REQUIREMENT: Reproduce each of the data entries below word for word, leaving out the pictures.

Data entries
■ ■ ■

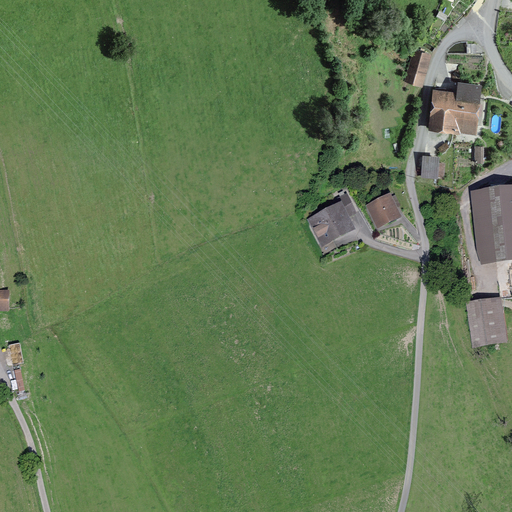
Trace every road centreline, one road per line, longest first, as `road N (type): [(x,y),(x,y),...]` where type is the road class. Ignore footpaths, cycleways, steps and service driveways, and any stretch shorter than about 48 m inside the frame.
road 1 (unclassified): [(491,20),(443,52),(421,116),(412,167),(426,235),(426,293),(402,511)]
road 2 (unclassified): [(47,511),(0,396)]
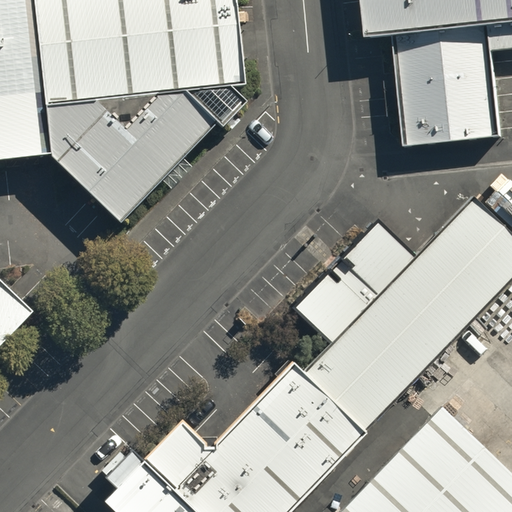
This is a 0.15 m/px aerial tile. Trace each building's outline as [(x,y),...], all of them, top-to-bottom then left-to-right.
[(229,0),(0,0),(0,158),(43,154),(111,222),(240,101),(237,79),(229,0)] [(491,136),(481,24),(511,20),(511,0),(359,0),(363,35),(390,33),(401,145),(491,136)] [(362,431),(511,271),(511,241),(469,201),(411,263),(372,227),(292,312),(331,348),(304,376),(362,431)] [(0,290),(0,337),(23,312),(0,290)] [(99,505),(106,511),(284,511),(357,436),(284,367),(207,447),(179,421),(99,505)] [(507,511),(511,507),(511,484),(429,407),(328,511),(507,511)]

■ ■ ■

EXERCISE RESPONSE:
Trace every road centreline, one road per line, longest first, as `road N (type): [(x,y),(x,y),...]` where type is the road class. Ignore footpaths, cycleways, steps and service driveways, and any stretch shorter than about 48 m inside the frame.
road 1 (unclassified): [(491,20),(443,52),(421,116),(412,167),(426,235),(426,293),(402,511)]
road 2 (unclassified): [(47,511),(0,396)]
This is a 0.15 m/px aerial tile. Trace each building's outline as [(x,y),...], all of them, top-to-bottom then left-to-right.
[(229,0),(0,0),(0,158),(43,154),(111,222),(240,101),(237,79),(229,0)] [(491,136),(481,24),(511,20),(511,0),(359,0),(363,35),(390,33),(401,145),(491,136)] [(362,431),(511,271),(511,241),(469,201),(411,263),(372,227),(292,312),(331,348),(304,376),(362,431)] [(0,290),(0,337),(23,312),(0,290)] [(99,505),(106,511),(284,511),(357,436),(284,367),(207,447),(179,421),(99,505)] [(507,511),(511,507),(511,484),(429,407),(328,511),(507,511)]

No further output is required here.